*Stored records*.
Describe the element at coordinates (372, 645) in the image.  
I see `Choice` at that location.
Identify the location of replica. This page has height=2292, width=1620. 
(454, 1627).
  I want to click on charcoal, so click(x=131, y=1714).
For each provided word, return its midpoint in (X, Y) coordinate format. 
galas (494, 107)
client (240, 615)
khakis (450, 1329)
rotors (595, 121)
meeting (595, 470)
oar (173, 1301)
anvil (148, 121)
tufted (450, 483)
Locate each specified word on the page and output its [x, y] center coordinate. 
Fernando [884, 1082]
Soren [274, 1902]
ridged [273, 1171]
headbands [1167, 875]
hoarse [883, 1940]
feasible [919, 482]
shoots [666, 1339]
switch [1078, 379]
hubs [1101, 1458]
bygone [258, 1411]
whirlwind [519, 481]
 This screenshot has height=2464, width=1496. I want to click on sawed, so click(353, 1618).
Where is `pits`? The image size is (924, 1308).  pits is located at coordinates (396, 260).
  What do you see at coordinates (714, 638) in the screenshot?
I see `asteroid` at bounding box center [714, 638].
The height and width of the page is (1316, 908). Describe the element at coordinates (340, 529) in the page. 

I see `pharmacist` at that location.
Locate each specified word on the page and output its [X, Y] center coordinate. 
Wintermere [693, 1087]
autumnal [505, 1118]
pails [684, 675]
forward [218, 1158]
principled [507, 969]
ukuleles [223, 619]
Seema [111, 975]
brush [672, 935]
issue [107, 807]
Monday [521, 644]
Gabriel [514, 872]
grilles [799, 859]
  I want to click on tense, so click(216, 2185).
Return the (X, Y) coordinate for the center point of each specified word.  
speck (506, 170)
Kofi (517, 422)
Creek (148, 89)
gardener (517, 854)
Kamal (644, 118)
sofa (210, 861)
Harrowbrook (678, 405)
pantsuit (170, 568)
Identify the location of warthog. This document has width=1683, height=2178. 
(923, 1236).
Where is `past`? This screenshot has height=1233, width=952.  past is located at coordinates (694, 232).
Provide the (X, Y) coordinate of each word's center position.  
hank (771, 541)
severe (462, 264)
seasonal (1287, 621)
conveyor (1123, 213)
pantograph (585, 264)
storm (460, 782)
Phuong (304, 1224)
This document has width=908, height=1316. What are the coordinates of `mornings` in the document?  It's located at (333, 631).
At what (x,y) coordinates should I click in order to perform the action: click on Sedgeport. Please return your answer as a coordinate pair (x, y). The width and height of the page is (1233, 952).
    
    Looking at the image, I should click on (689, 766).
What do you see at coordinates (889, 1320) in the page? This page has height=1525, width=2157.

*Stated problem*. Reproduce the material character for character, starting at the line containing "This document has width=908, height=1316." and continuing through its final line, with both of those lines included.

*Answer to the exercise*.
This document has width=908, height=1316. What are the coordinates of `mornings` in the document?  It's located at (333, 631).
At what (x,y) coordinates should I click in order to perform the action: click on Sedgeport. Please return your answer as a coordinate pair (x, y). The width and height of the page is (1233, 952).
    
    Looking at the image, I should click on (689, 766).
What do you see at coordinates (889, 1320) in the page? This page has height=1525, width=2157.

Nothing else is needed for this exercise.